Requirement =
Please take the records that follow and repeat exactly the lines starting with the line with "J2 pin 2: none -> GND" and going on through the line with "D2: schottky BAT85".

Supplied information =
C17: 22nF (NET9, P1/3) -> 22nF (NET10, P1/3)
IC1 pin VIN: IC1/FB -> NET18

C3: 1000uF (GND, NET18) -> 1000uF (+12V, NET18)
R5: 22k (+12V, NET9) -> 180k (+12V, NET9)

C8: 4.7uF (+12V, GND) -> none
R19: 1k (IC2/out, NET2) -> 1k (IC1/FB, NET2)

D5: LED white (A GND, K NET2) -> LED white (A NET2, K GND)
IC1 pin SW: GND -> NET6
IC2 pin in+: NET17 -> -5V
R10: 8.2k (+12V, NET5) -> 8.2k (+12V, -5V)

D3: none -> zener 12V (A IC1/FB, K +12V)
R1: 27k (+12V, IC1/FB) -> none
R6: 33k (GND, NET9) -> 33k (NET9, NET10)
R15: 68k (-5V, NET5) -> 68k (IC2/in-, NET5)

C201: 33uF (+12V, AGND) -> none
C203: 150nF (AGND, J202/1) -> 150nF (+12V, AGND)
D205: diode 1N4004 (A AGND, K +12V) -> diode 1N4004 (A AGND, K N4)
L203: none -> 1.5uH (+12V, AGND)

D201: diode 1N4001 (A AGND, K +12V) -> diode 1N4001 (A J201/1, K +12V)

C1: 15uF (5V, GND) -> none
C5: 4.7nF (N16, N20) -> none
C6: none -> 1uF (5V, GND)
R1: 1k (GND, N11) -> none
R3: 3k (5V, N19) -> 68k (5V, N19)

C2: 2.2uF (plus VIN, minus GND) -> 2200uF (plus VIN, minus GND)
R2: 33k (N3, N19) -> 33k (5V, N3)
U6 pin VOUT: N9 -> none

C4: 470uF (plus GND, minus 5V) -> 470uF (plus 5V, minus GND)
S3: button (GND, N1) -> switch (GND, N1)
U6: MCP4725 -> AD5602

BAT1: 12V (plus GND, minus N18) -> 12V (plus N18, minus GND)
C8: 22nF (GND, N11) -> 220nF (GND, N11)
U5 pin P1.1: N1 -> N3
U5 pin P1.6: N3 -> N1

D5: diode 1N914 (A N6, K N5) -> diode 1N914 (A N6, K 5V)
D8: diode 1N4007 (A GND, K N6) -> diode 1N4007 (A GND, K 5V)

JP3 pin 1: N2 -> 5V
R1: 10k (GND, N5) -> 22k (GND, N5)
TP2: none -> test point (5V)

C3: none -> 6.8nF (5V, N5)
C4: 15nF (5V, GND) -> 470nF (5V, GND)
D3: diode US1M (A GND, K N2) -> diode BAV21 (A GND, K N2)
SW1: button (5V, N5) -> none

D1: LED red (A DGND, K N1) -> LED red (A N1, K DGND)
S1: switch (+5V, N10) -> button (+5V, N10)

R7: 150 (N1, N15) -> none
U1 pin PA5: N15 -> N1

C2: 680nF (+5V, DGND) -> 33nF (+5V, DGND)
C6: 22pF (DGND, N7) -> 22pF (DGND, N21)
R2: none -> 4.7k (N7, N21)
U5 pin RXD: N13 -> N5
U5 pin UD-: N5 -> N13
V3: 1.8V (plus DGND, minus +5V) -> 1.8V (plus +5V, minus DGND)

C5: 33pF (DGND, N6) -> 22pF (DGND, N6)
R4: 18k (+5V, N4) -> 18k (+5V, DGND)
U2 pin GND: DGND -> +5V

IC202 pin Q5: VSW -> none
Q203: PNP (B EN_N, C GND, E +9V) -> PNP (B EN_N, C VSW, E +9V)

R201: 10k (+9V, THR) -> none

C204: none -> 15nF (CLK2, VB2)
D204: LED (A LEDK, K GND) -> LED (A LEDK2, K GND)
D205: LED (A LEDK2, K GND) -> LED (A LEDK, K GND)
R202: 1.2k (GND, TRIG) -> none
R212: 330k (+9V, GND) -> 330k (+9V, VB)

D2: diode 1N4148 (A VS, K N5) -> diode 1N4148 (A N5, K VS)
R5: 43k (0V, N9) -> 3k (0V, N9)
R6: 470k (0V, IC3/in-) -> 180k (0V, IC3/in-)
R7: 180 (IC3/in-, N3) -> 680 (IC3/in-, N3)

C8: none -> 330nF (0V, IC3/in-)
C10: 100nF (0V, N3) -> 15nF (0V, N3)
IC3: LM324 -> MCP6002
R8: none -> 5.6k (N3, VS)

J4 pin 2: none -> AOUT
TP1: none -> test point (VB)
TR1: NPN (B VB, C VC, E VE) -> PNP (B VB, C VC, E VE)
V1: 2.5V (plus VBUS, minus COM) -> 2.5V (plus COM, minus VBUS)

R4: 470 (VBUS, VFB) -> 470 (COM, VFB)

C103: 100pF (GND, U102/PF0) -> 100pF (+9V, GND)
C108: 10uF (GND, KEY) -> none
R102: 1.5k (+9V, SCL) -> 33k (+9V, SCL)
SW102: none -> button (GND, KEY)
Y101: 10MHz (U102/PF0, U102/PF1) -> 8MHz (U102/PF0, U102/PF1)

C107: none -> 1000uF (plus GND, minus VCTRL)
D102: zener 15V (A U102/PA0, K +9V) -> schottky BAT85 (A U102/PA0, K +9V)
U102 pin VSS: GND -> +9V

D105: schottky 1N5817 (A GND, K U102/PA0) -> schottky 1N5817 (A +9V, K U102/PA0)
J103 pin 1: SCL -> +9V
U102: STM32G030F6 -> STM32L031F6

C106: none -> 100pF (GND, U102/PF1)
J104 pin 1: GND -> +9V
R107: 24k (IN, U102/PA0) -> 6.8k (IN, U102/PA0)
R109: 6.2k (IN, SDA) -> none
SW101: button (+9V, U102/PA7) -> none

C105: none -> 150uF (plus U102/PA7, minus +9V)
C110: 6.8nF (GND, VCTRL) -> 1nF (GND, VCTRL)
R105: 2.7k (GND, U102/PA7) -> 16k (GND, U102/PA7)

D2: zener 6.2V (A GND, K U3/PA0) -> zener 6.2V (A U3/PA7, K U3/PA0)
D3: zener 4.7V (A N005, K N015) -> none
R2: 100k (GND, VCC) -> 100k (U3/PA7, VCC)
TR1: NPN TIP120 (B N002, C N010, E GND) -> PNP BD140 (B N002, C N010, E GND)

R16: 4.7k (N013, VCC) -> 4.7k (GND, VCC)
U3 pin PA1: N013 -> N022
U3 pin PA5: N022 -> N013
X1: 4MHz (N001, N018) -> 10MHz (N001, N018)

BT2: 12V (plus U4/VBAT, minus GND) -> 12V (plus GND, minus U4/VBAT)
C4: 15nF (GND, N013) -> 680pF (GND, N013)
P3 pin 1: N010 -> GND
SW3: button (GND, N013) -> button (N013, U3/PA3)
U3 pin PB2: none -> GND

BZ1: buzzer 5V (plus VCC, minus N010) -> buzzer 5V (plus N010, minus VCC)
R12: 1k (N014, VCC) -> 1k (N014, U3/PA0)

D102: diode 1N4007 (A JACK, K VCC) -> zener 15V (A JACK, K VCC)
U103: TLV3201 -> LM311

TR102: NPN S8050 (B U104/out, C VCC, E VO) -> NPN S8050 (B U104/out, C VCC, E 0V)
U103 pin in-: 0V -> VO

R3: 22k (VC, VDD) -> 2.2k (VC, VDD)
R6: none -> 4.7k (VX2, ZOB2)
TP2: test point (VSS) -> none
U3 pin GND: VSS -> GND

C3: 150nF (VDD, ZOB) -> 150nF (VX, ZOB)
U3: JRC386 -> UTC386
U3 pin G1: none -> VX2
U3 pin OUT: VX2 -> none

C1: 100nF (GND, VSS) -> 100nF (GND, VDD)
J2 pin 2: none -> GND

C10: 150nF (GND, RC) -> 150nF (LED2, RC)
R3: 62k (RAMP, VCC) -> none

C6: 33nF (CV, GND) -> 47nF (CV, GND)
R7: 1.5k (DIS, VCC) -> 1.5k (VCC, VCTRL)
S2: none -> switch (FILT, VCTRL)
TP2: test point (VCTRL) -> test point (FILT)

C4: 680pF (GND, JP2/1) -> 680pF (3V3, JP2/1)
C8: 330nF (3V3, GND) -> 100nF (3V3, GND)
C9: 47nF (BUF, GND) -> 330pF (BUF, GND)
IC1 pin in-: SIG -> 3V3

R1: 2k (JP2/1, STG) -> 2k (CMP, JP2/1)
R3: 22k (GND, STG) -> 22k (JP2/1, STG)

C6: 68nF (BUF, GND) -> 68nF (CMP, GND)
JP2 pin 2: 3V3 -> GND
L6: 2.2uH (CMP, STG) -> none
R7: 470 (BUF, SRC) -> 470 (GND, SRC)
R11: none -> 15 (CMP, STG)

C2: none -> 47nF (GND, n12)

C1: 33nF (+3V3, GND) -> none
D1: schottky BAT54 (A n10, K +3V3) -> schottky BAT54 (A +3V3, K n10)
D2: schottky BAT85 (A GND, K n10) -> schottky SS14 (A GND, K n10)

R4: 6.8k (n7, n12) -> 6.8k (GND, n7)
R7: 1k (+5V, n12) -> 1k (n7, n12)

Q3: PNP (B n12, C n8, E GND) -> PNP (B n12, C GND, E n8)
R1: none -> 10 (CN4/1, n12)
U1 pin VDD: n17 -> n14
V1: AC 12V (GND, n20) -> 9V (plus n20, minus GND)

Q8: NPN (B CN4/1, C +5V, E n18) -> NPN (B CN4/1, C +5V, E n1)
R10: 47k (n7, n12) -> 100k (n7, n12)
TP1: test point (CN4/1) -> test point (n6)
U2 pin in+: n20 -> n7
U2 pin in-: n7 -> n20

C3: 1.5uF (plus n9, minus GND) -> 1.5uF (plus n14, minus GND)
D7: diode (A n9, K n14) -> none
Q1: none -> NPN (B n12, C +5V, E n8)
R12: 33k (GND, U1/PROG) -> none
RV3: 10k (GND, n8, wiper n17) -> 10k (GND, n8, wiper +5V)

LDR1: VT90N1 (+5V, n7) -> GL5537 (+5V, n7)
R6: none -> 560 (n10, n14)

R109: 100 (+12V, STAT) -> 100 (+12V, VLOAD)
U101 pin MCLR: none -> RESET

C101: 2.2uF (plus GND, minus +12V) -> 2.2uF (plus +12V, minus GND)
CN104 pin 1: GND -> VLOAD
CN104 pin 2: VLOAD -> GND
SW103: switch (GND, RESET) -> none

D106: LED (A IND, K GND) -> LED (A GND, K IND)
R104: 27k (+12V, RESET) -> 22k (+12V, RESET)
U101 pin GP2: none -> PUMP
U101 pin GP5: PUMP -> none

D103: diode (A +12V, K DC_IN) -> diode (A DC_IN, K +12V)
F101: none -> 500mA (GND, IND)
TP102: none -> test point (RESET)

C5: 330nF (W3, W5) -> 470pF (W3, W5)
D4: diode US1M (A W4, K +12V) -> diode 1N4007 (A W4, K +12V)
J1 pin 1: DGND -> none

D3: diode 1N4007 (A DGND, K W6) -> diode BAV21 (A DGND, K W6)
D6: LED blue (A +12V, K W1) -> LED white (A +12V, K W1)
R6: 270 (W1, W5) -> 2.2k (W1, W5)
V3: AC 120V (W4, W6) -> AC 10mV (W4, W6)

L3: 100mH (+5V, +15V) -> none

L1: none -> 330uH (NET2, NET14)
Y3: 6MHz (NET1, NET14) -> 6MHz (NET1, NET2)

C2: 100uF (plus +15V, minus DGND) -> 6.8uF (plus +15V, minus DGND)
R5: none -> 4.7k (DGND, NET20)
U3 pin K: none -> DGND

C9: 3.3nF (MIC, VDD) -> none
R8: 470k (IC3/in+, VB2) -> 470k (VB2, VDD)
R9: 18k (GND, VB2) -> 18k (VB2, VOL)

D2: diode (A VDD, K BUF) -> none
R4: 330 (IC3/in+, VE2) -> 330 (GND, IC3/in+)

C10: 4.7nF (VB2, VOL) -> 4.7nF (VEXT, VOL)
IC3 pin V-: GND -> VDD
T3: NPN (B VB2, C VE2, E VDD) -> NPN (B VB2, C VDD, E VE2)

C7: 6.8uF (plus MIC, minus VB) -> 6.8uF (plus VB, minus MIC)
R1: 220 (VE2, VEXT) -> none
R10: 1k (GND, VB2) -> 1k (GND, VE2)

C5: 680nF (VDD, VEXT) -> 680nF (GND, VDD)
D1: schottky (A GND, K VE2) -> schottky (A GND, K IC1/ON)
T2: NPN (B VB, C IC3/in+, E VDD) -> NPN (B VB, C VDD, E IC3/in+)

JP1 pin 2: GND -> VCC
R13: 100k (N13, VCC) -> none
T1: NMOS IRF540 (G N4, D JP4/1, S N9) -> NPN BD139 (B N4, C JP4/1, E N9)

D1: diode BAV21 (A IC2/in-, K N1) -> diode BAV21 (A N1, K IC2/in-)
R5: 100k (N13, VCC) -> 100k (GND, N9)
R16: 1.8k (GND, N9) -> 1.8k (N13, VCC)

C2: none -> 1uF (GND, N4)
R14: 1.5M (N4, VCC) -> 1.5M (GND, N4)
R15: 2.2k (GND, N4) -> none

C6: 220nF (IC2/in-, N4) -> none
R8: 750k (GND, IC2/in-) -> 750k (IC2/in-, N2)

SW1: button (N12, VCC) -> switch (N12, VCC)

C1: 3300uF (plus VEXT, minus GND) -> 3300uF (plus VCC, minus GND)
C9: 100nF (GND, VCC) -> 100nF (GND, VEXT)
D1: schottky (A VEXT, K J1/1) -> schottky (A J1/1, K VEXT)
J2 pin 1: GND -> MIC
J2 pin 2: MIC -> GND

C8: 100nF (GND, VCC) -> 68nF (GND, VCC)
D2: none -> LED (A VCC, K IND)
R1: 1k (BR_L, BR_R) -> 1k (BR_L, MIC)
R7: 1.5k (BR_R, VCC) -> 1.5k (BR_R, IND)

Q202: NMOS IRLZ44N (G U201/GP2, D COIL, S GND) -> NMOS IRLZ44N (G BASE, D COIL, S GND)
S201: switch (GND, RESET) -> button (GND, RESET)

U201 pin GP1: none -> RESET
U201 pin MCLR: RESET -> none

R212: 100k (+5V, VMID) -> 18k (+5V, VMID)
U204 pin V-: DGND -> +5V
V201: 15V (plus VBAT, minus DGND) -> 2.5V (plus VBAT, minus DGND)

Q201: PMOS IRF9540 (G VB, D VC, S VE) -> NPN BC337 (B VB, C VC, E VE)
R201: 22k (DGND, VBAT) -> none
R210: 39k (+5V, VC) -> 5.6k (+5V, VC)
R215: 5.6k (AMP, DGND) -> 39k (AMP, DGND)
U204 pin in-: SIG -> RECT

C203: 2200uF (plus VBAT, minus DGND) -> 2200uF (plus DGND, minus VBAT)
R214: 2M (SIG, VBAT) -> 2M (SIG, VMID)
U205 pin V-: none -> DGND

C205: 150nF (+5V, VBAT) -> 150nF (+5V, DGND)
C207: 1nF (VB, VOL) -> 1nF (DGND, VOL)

Output for this task =
J2 pin 2: none -> GND

C10: 150nF (GND, RC) -> 150nF (LED2, RC)
R3: 62k (RAMP, VCC) -> none

C6: 33nF (CV, GND) -> 47nF (CV, GND)
R7: 1.5k (DIS, VCC) -> 1.5k (VCC, VCTRL)
S2: none -> switch (FILT, VCTRL)
TP2: test point (VCTRL) -> test point (FILT)

C4: 680pF (GND, JP2/1) -> 680pF (3V3, JP2/1)
C8: 330nF (3V3, GND) -> 100nF (3V3, GND)
C9: 47nF (BUF, GND) -> 330pF (BUF, GND)
IC1 pin in-: SIG -> 3V3

R1: 2k (JP2/1, STG) -> 2k (CMP, JP2/1)
R3: 22k (GND, STG) -> 22k (JP2/1, STG)

C6: 68nF (BUF, GND) -> 68nF (CMP, GND)
JP2 pin 2: 3V3 -> GND
L6: 2.2uH (CMP, STG) -> none
R7: 470 (BUF, SRC) -> 470 (GND, SRC)
R11: none -> 15 (CMP, STG)

C2: none -> 47nF (GND, n12)

C1: 33nF (+3V3, GND) -> none
D1: schottky BAT54 (A n10, K +3V3) -> schottky BAT54 (A +3V3, K n10)
D2: schottky BAT85 (A GND, K n10) -> schottky SS14 (A GND, K n10)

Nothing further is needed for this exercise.